**Data provided**
-- Opening Marker --

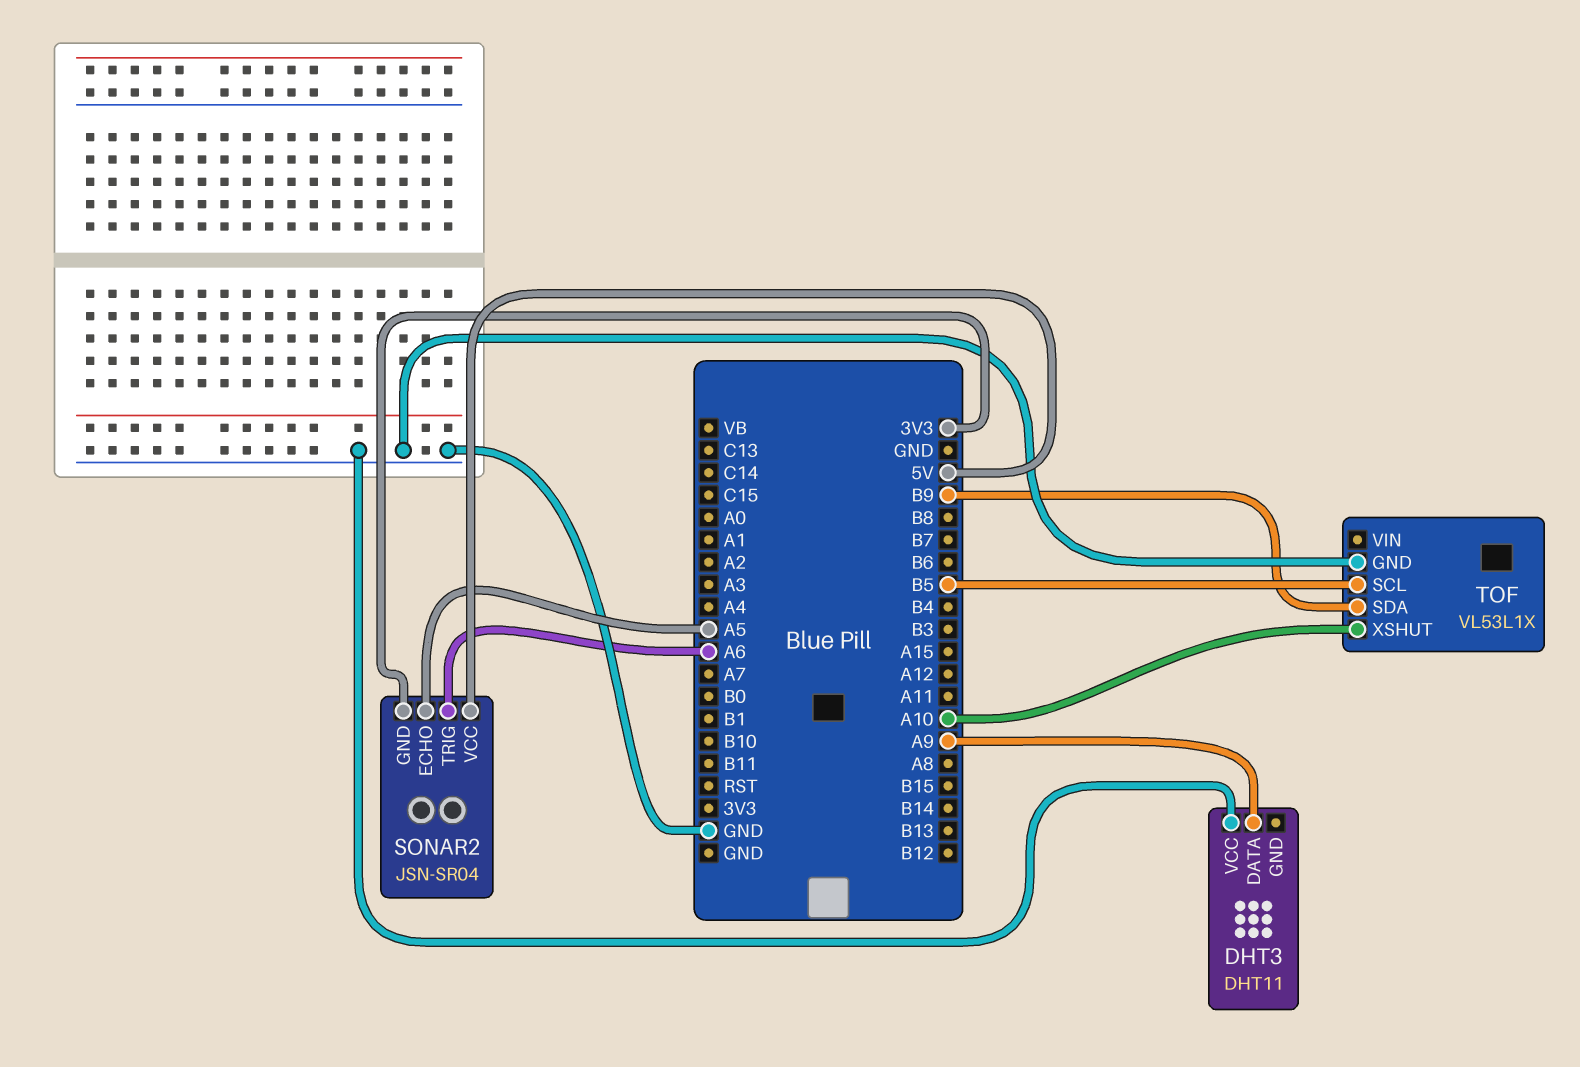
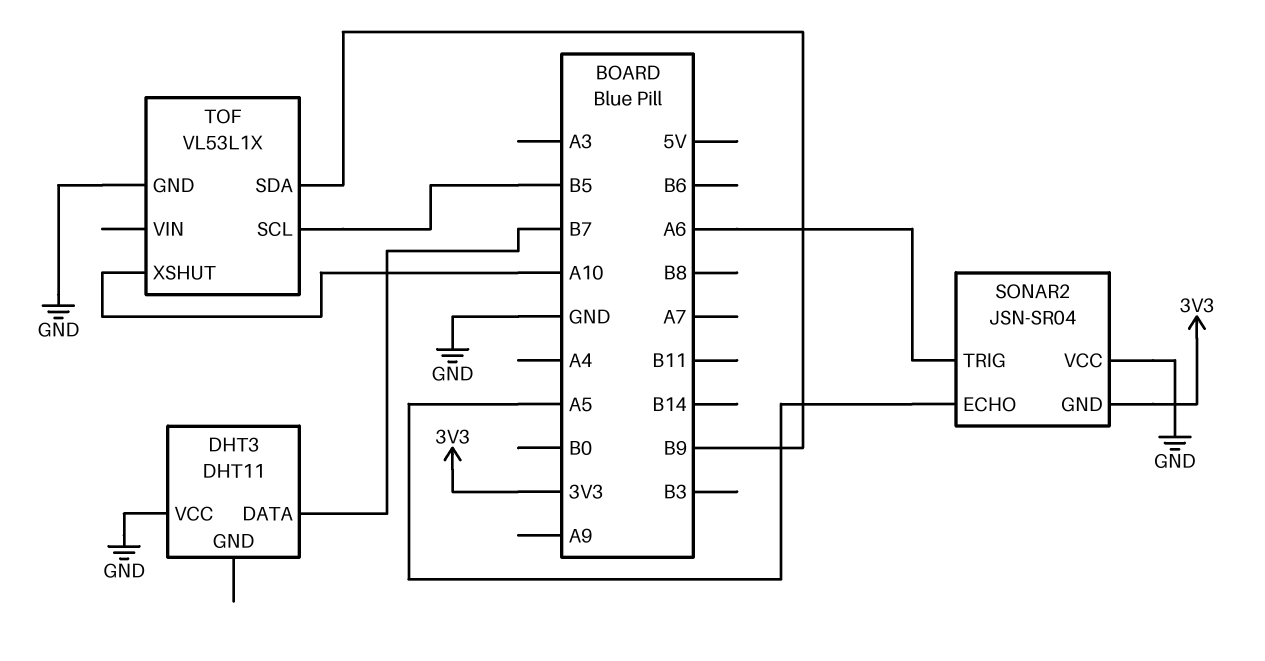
DHT3 pin DATA: A9 -> B7
SONAR2 pin VCC: 5V -> GND

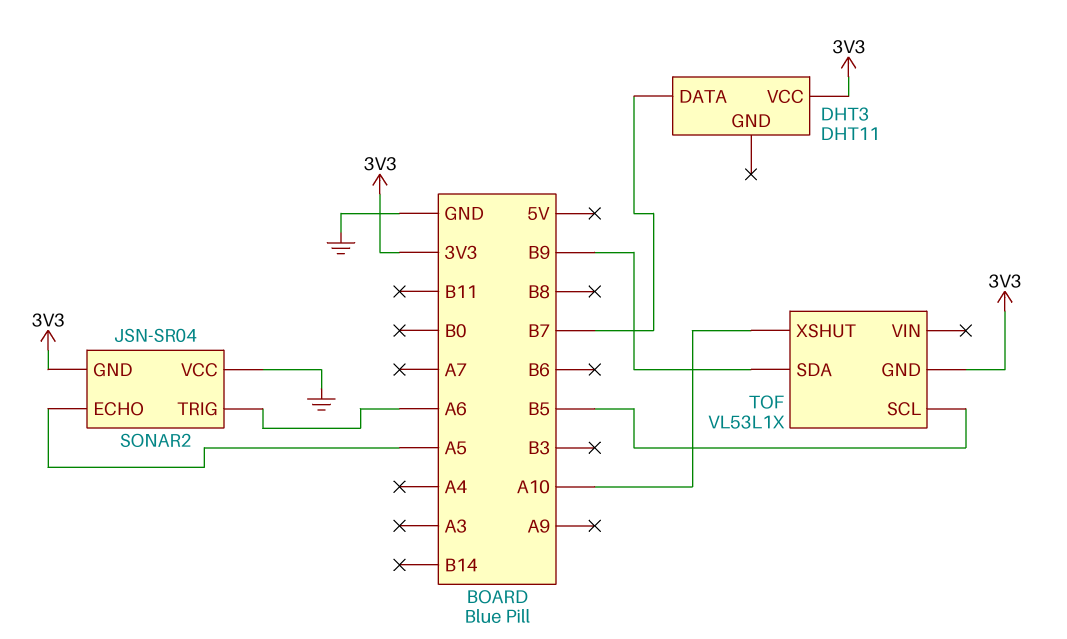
DHT3 pin VCC: GND -> 3V3
TOF pin GND: GND -> 3V3

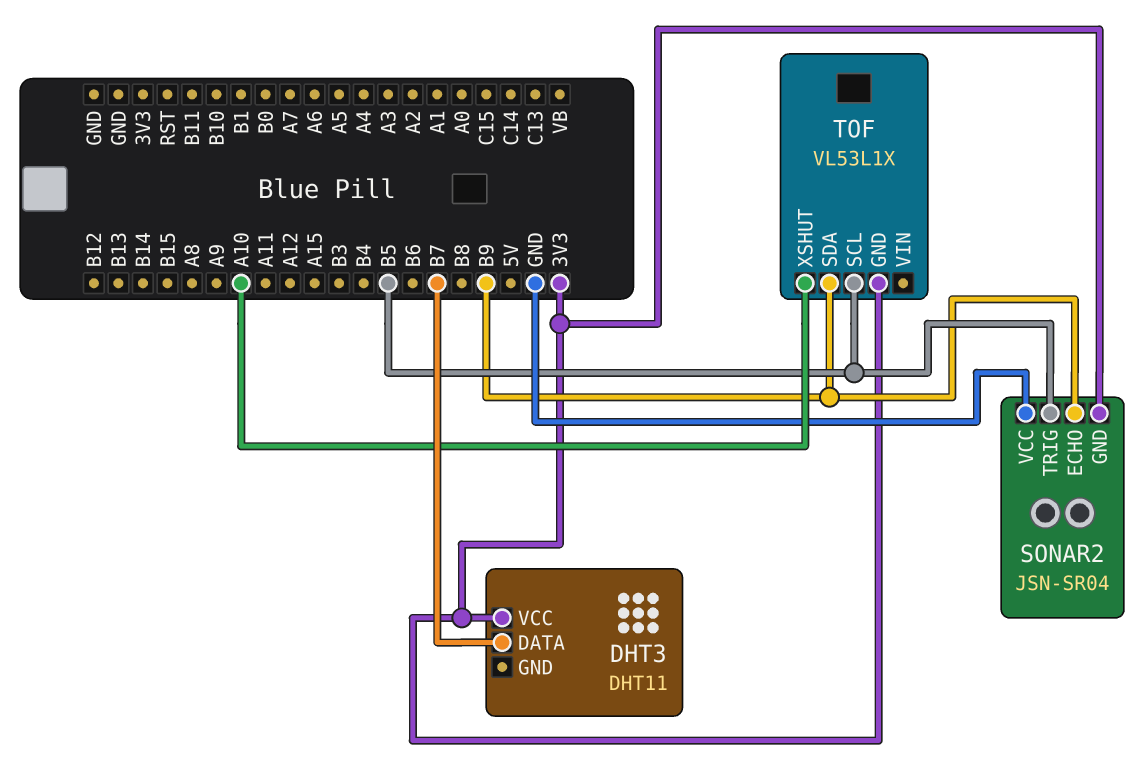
SONAR2 pin ECHO: A5 -> B9
SONAR2 pin TRIG: A6 -> B5

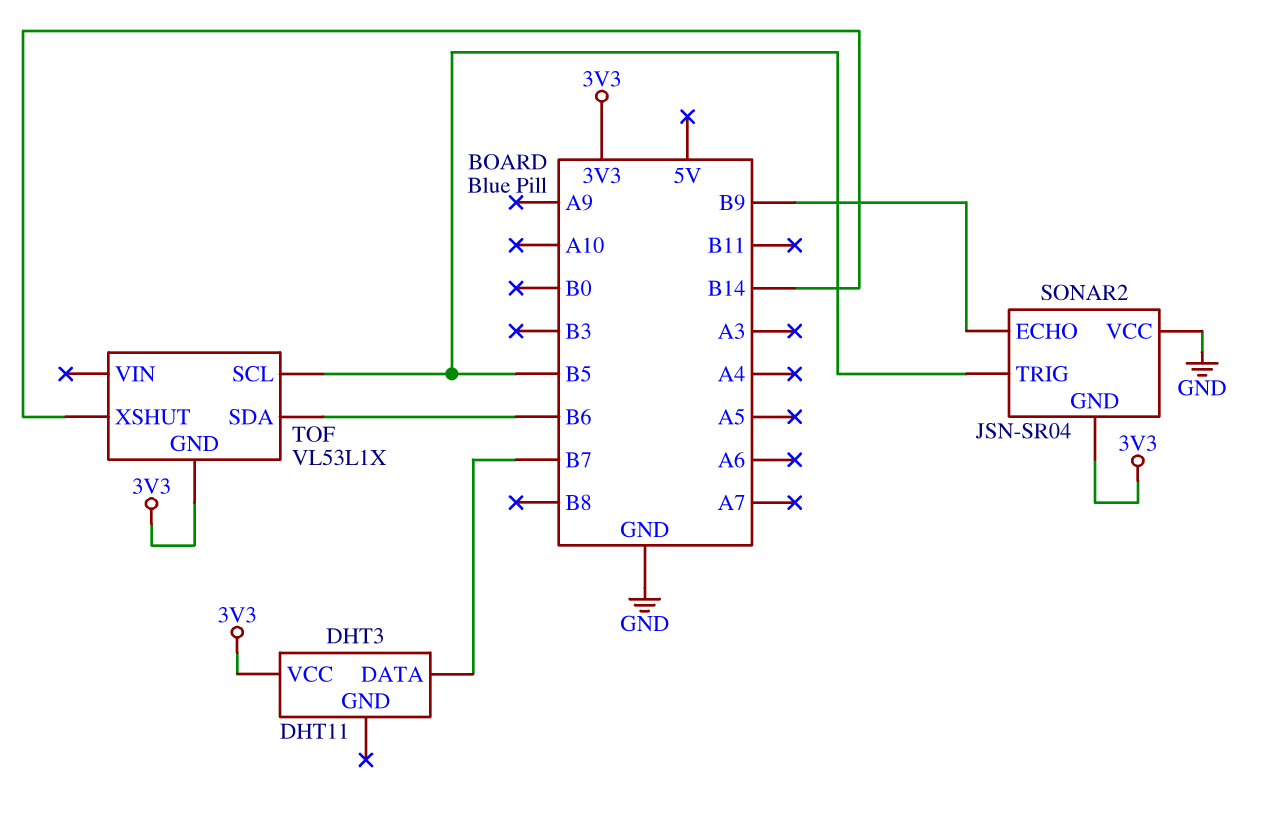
TOF pin SDA: B9 -> B6
TOF pin XSHUT: A10 -> B14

-- Closing Marker --

**Task details**
Apart from the images, every line above is to be given again exactly.

**Reply to the task**
DHT3 pin DATA: A9 -> B7
SONAR2 pin VCC: 5V -> GND

DHT3 pin VCC: GND -> 3V3
TOF pin GND: GND -> 3V3

SONAR2 pin ECHO: A5 -> B9
SONAR2 pin TRIG: A6 -> B5

TOF pin SDA: B9 -> B6
TOF pin XSHUT: A10 -> B14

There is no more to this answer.